INPUT FOR THIS TASK —
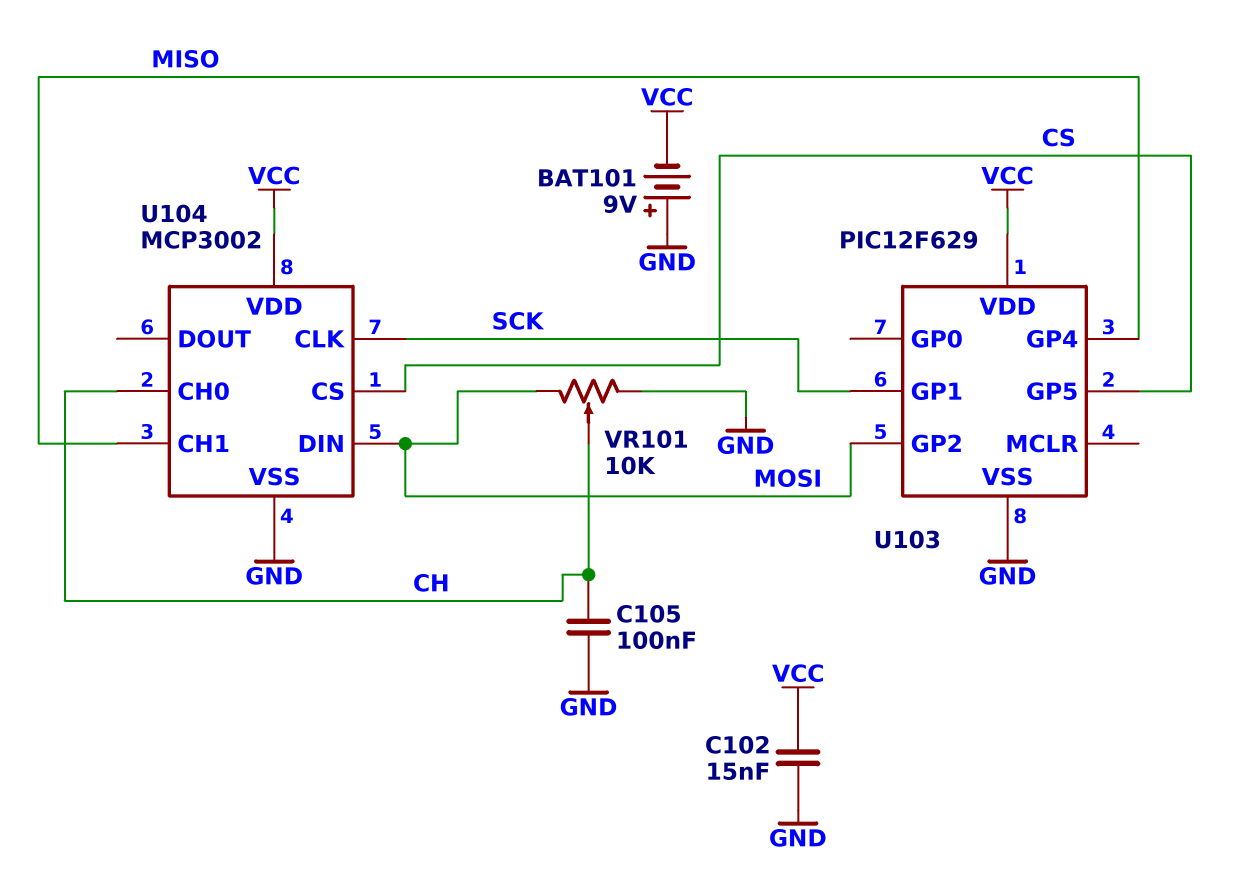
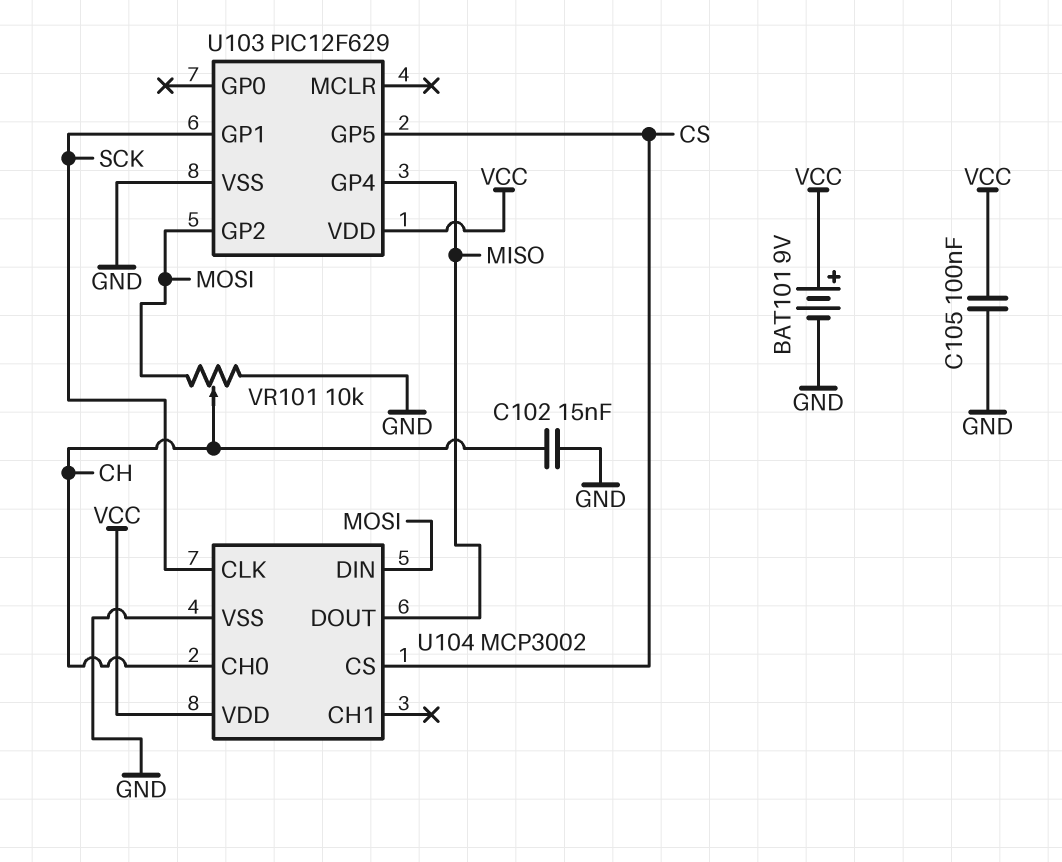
BAT101: 9V (plus GND, minus VCC) -> 9V (plus VCC, minus GND)
C102: 15nF (GND, VCC) -> 15nF (CH, GND)
C105: 100nF (CH, GND) -> 100nF (GND, VCC)
U104 pin CH1: MISO -> none
U104 pin DOUT: none -> MISO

WHAT YOU SHOULD DO — Would you please set down the data above again exactly, without its pictures?

EXERCISE RESULT —
BAT101: 9V (plus GND, minus VCC) -> 9V (plus VCC, minus GND)
C102: 15nF (GND, VCC) -> 15nF (CH, GND)
C105: 100nF (CH, GND) -> 100nF (GND, VCC)
U104 pin CH1: MISO -> none
U104 pin DOUT: none -> MISO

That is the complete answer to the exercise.